### DIRECTIONS
An exact copy of every record, with no pictures, please.

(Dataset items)
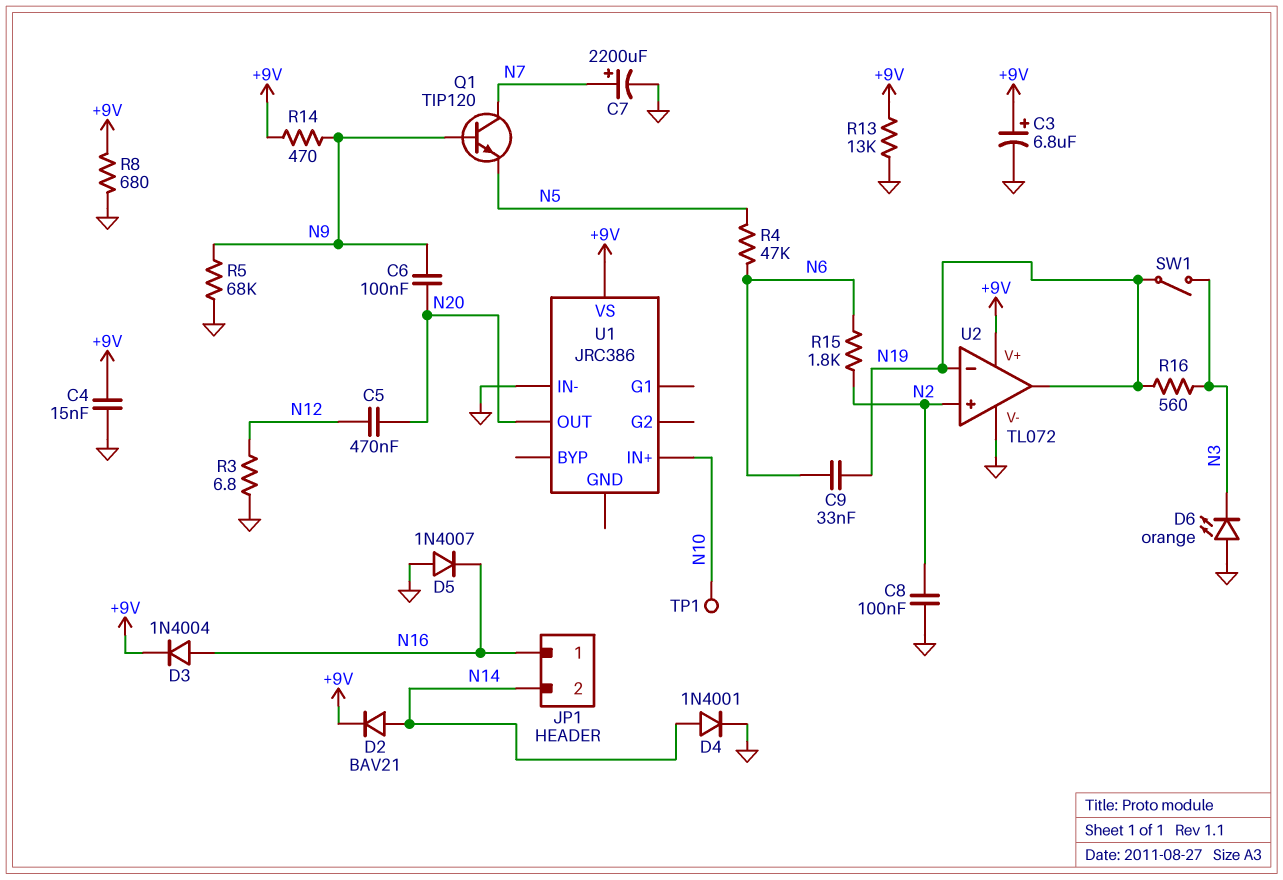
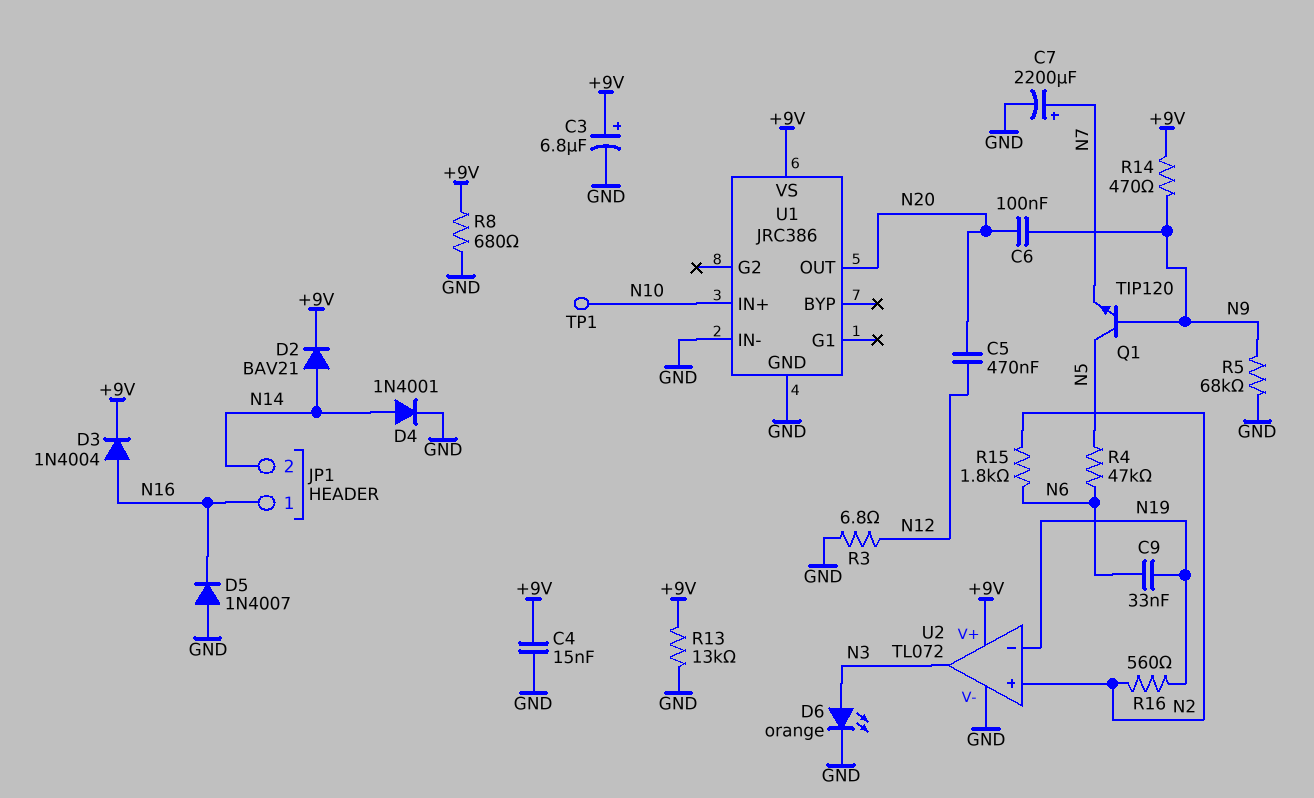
C8: 100nF (GND, N2) -> none
D6: LED orange (A GND, K N3) -> LED orange (A N3, K GND)
Q1: NPN TIP120 (B N9, C N7, E N5) -> NPN TIP120 (B N9, C N5, E N7)
R16: 560 (N3, N19) -> 560 (N2, N19)
SW1: switch (N3, N19) -> none
U1 pin GND: none -> GND
U2 pin out: N19 -> N3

### EXERCISE ANSWER
C8: 100nF (GND, N2) -> none
D6: LED orange (A GND, K N3) -> LED orange (A N3, K GND)
Q1: NPN TIP120 (B N9, C N7, E N5) -> NPN TIP120 (B N9, C N5, E N7)
R16: 560 (N3, N19) -> 560 (N2, N19)
SW1: switch (N3, N19) -> none
U1 pin GND: none -> GND
U2 pin out: N19 -> N3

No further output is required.